[DATA BELOW]

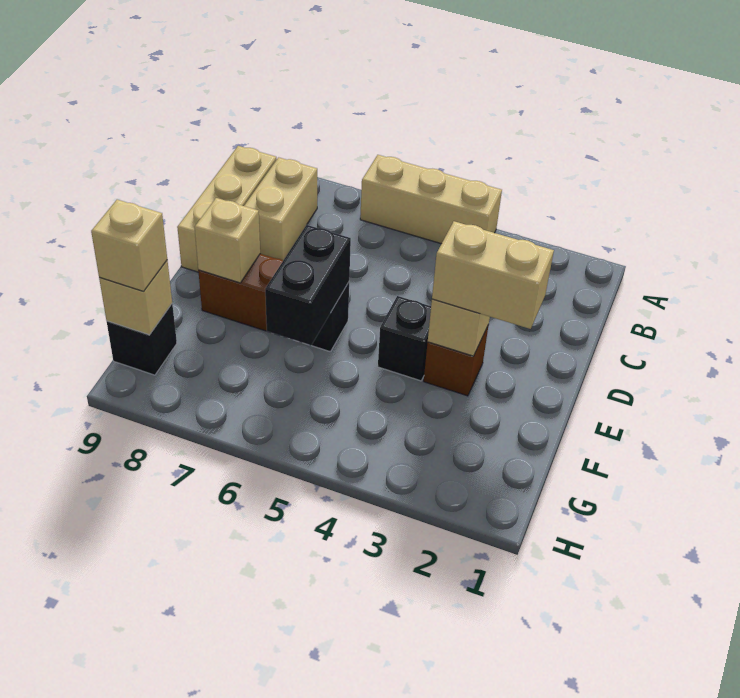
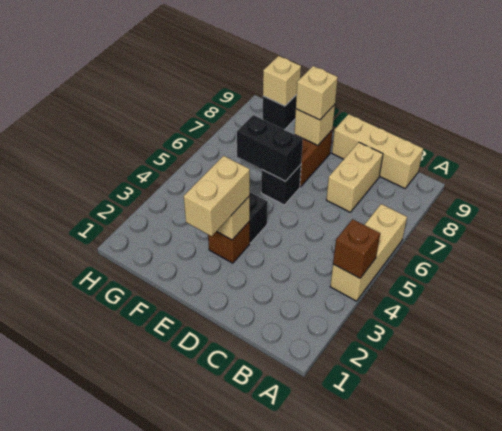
none -> brown brick A4 level 2
tan brick B8:C8 level 1 -> tan brick C7:C8 level 1
tan brick G9 level 3 -> tan brick E8 level 3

[/DATA BELOW]

Pictures stay out; print everything else in the data exactly.

none -> brown brick A4 level 2
tan brick B8:C8 level 1 -> tan brick C7:C8 level 1
tan brick G9 level 3 -> tan brick E8 level 3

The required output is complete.